Saved data entries
------------------------------
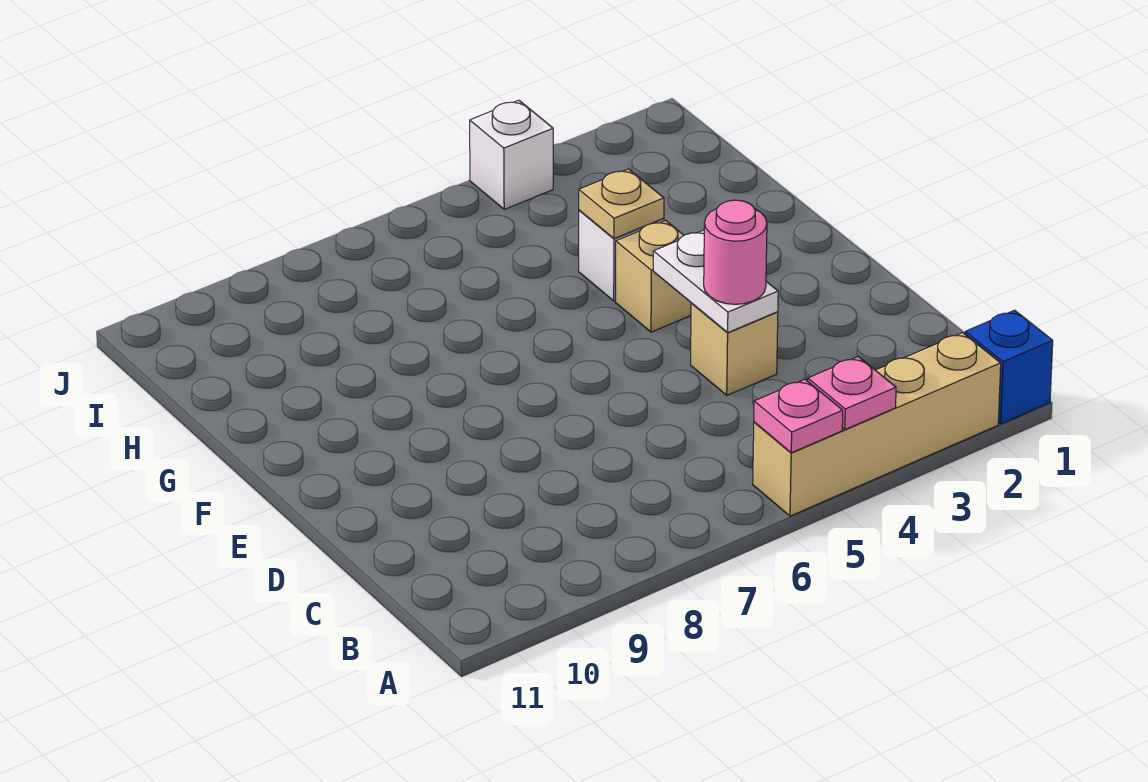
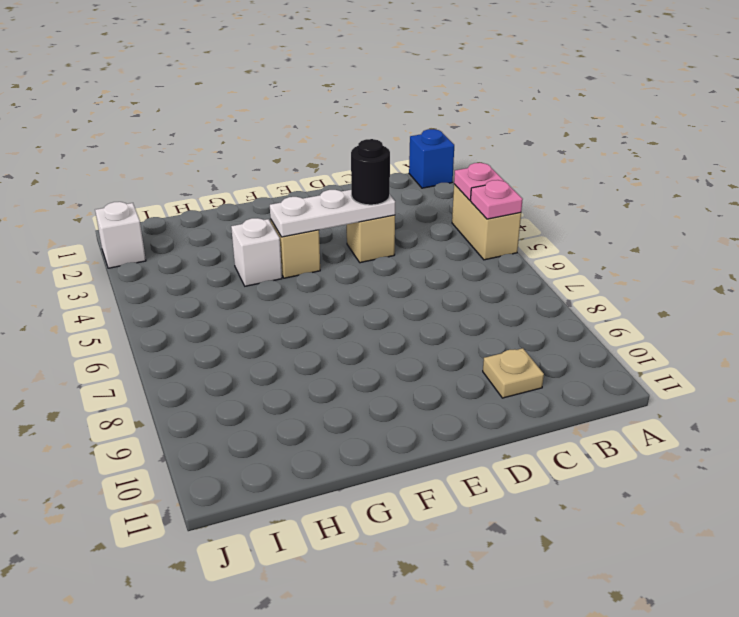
tan brick A2:A5 level 1 -> tan brick A4:A5 level 1
white plate D4:E4 level 2 -> white plate D4:F4 level 2
pink round brick D4 level 3 -> black round brick D4 level 3
tan plate G4 level 2 -> tan plate C10 level 1
white brick J4 level 1 -> white brick J2 level 1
------------------------------
◆ What you are asked to do
Output nothing but the lines from the one containing "tan plate G4 level 2 -> tan plate C10 level 1" through the last line of the data, exactly as they stand.

◆ Exercise answer
tan plate G4 level 2 -> tan plate C10 level 1
white brick J4 level 1 -> white brick J2 level 1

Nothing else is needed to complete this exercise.